## Activity
Look through the records, and whenever a line includes the word "black", copy it.

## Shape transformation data
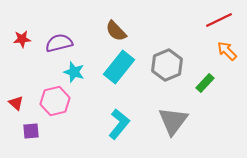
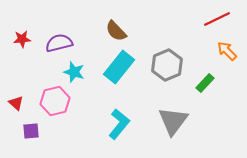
red line: moved 2 px left, 1 px up
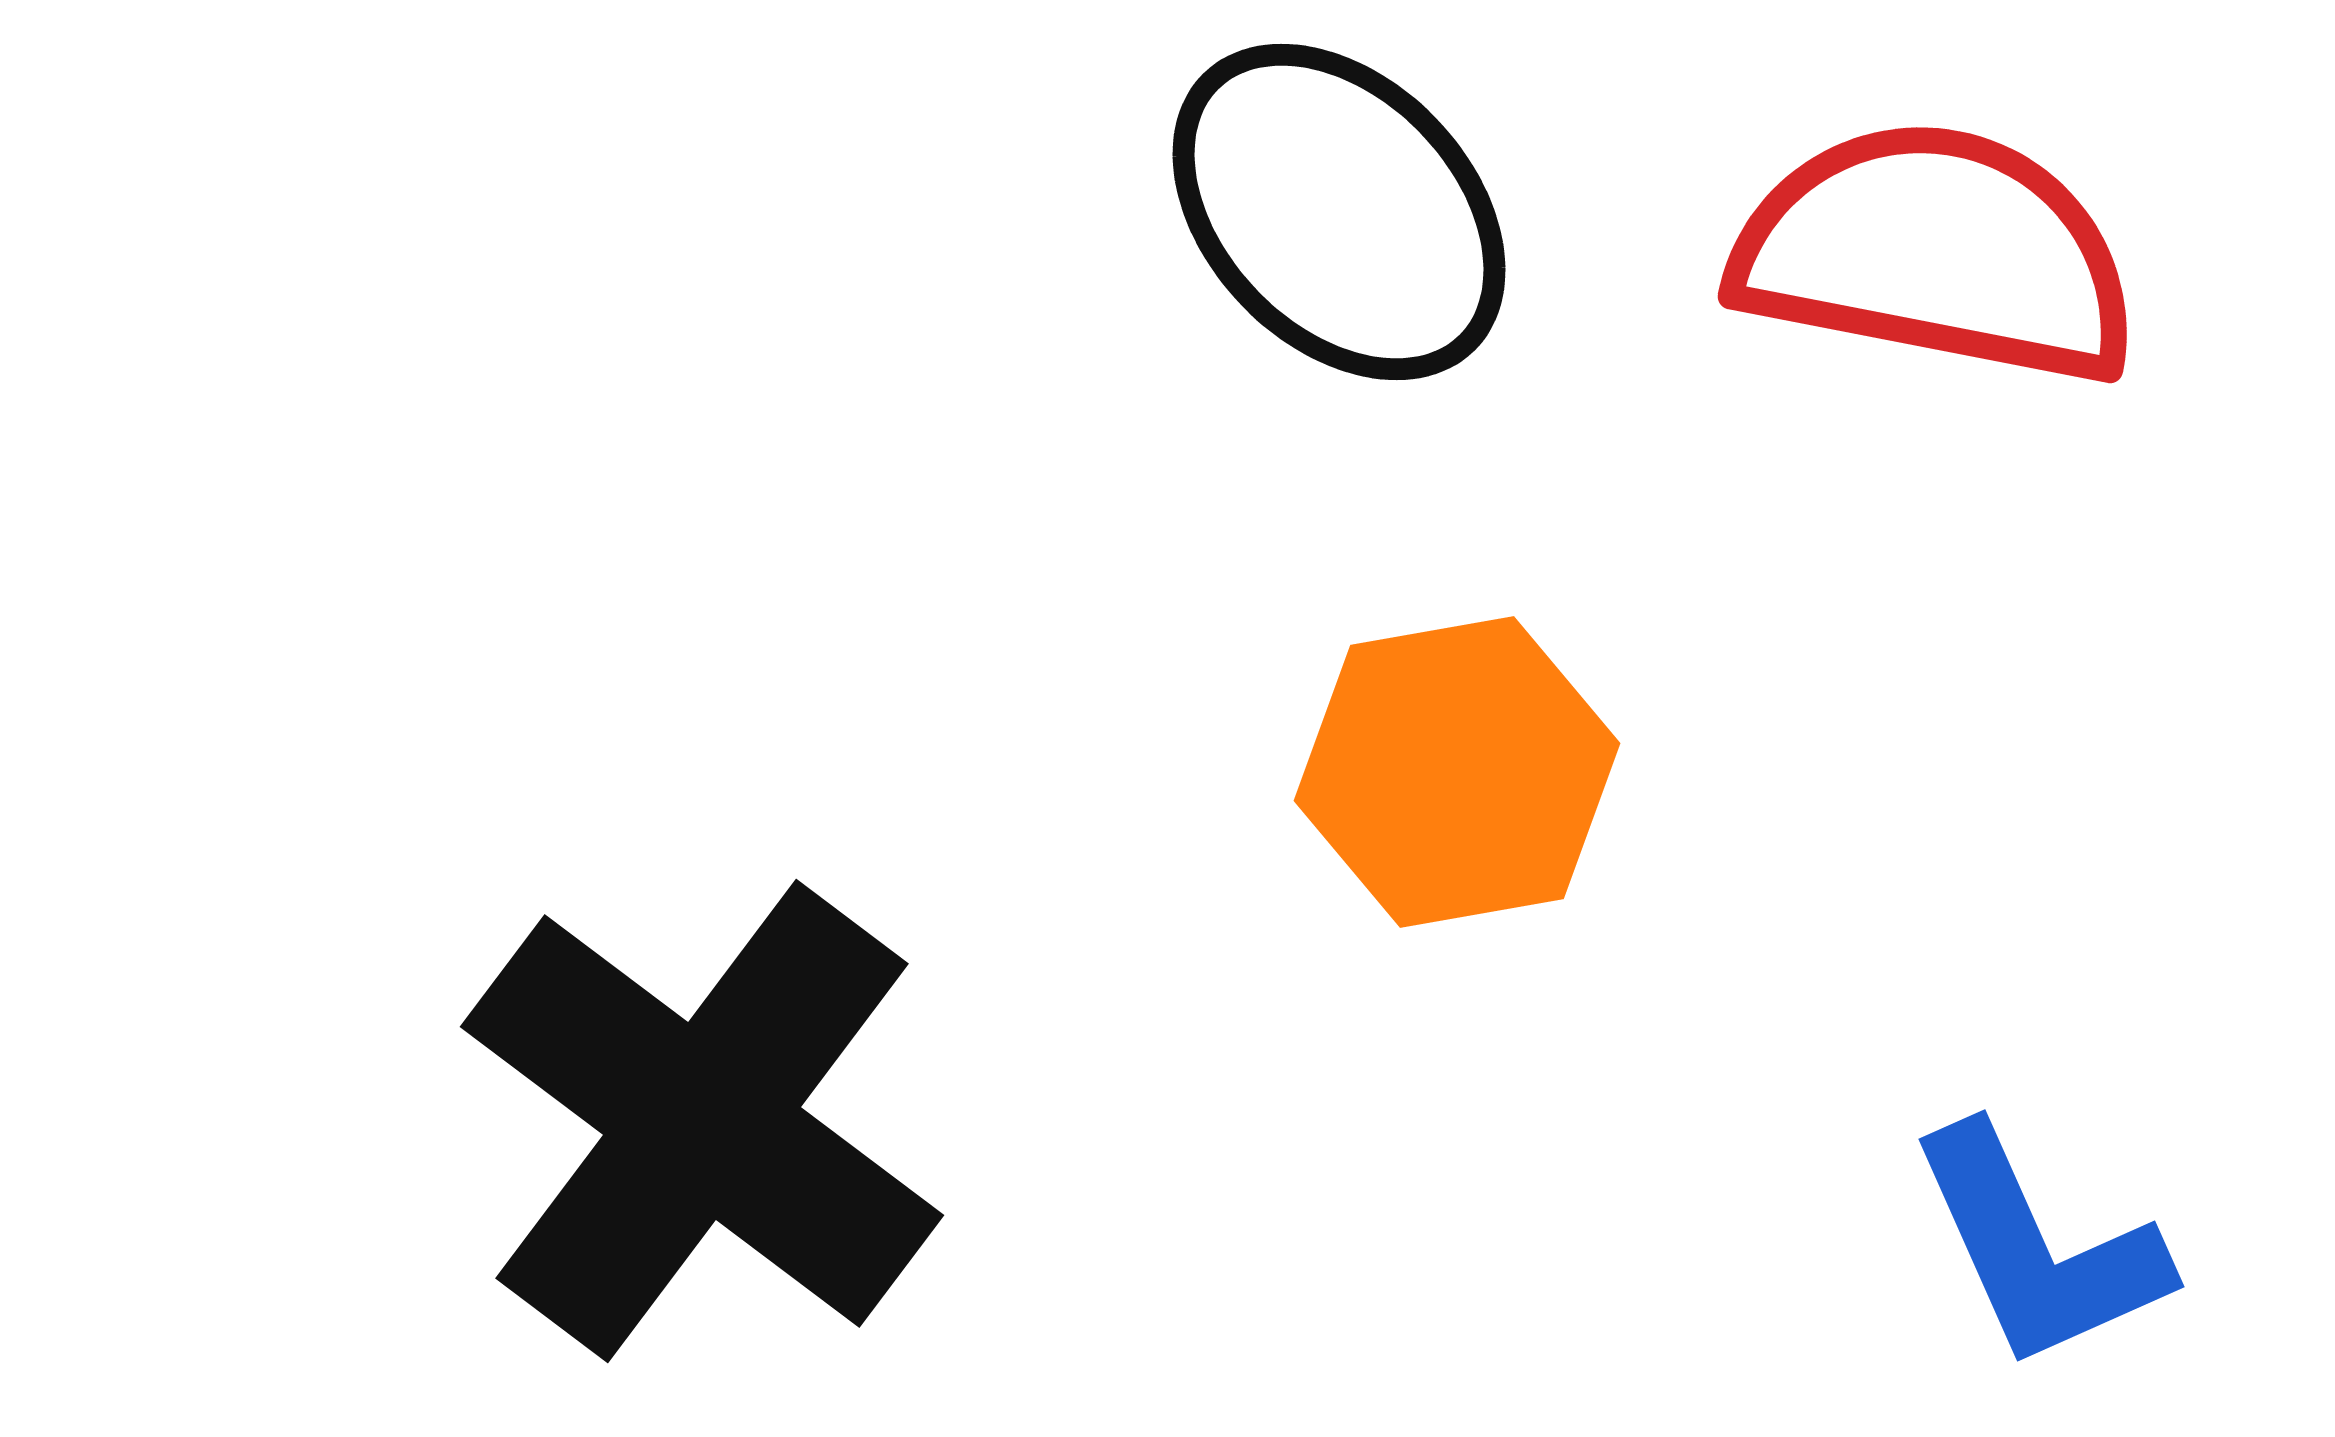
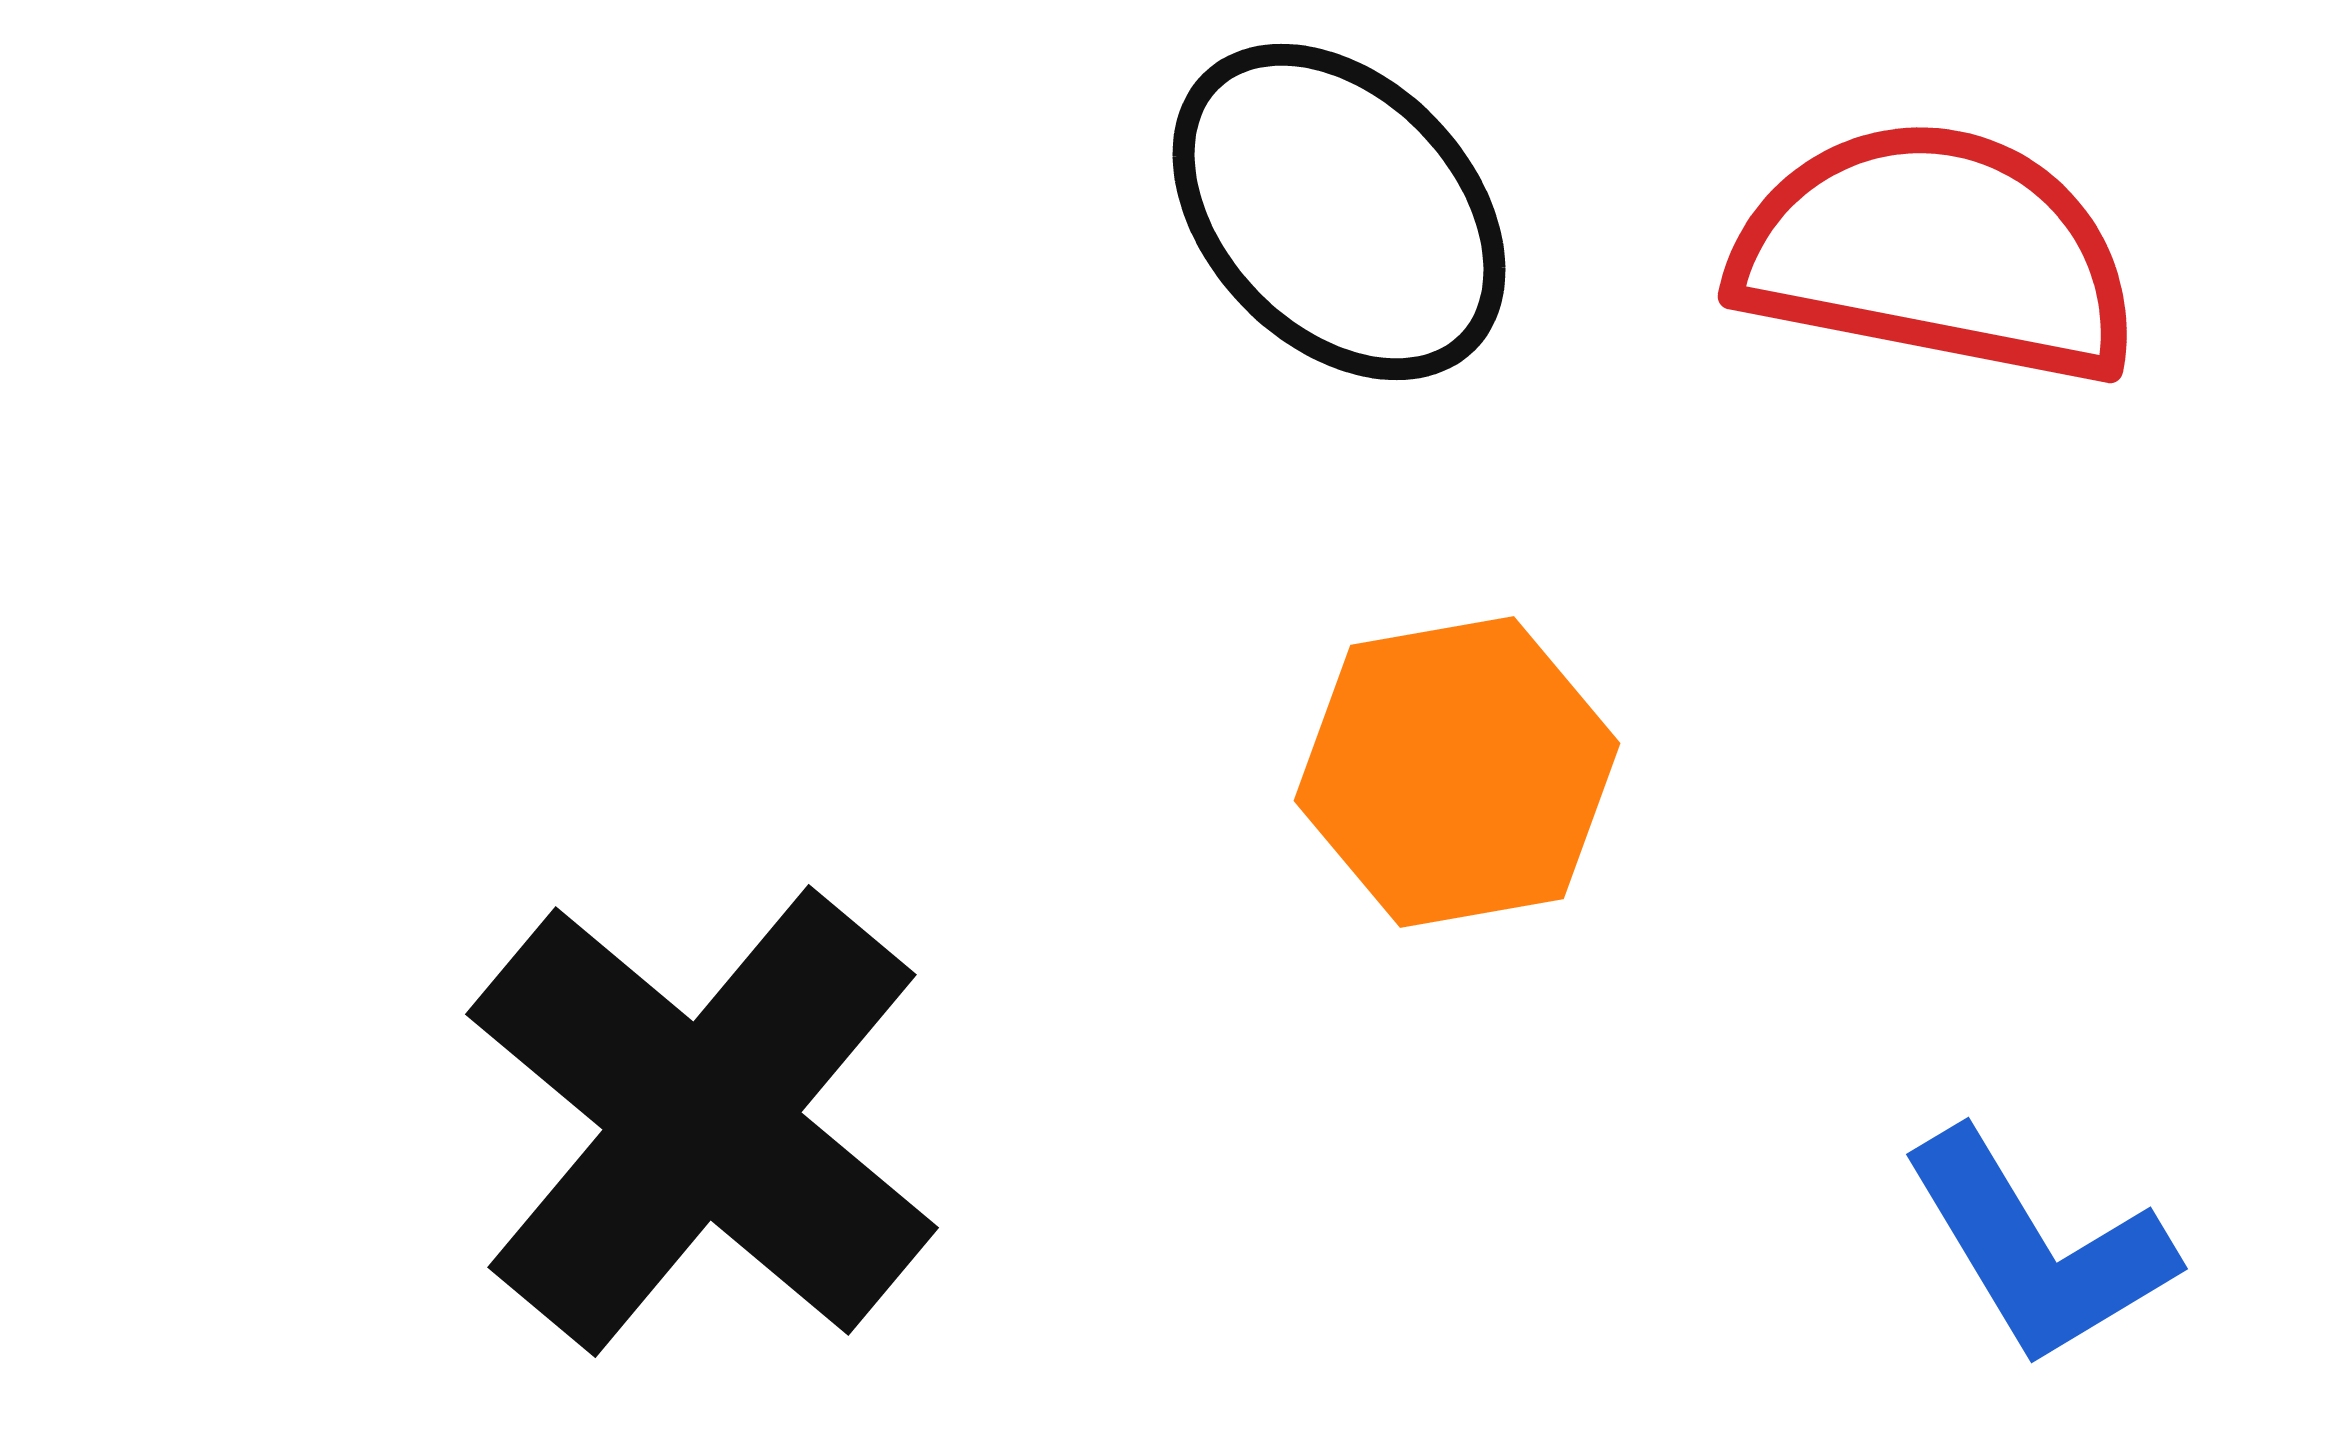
black cross: rotated 3 degrees clockwise
blue L-shape: rotated 7 degrees counterclockwise
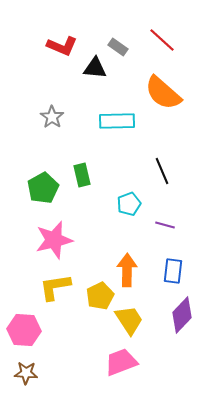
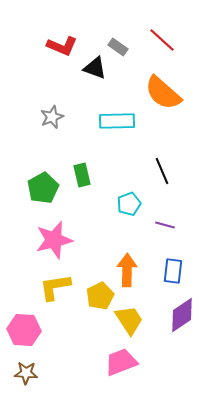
black triangle: rotated 15 degrees clockwise
gray star: rotated 15 degrees clockwise
purple diamond: rotated 12 degrees clockwise
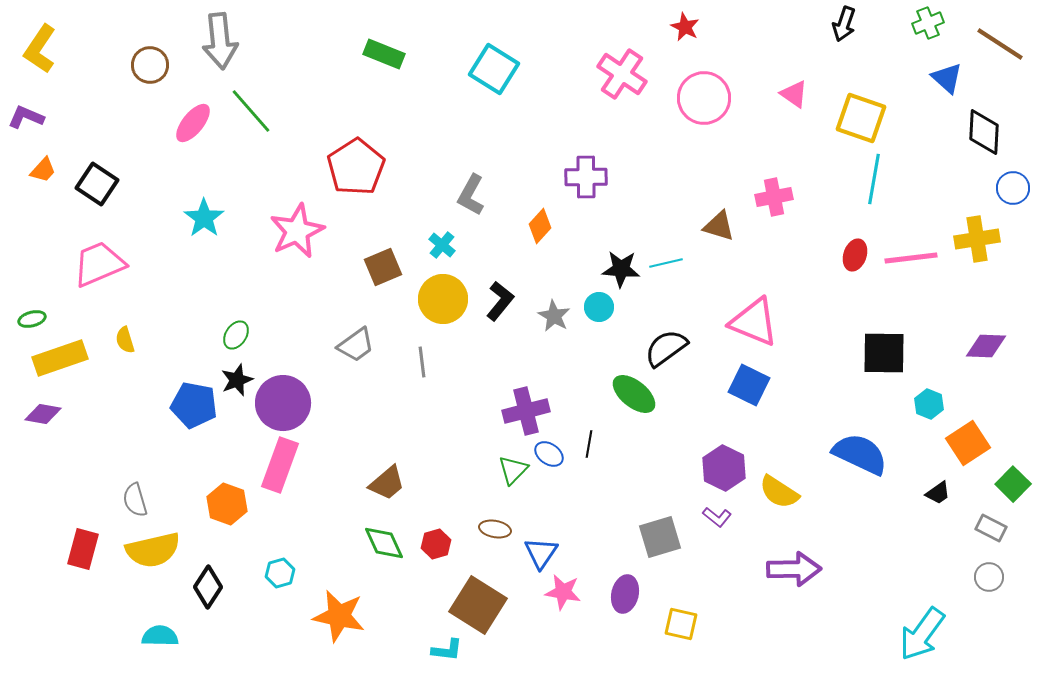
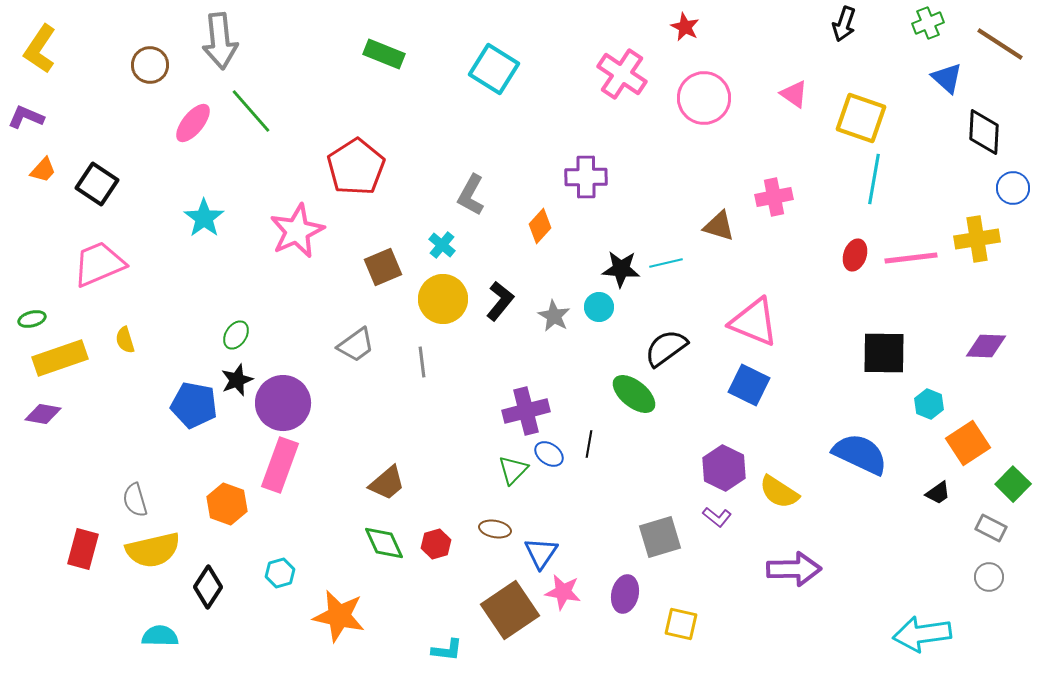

## Problem solution
black cross: rotated 3 degrees clockwise
black triangle: rotated 15 degrees clockwise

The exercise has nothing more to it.